» Task directions
For the word "fork", work out how many lines in the records below contain it and state that count alone.

Records from a data source:

########################################

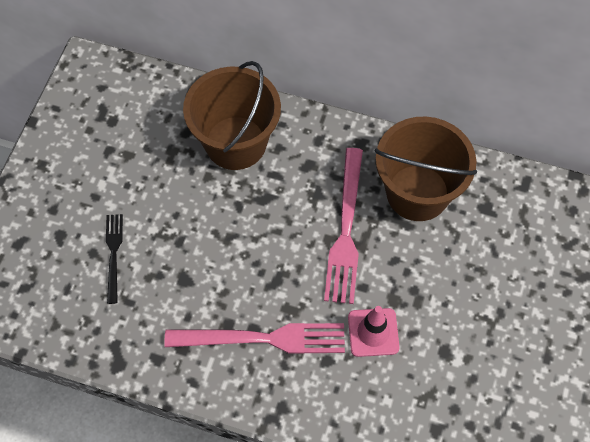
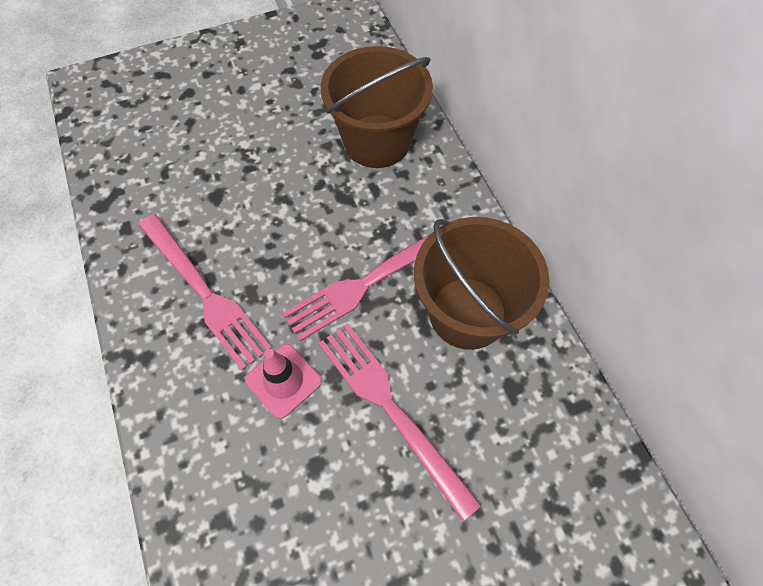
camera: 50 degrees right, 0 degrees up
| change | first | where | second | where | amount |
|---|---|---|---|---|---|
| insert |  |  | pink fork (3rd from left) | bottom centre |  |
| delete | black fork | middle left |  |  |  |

########################################

» Result of the task
2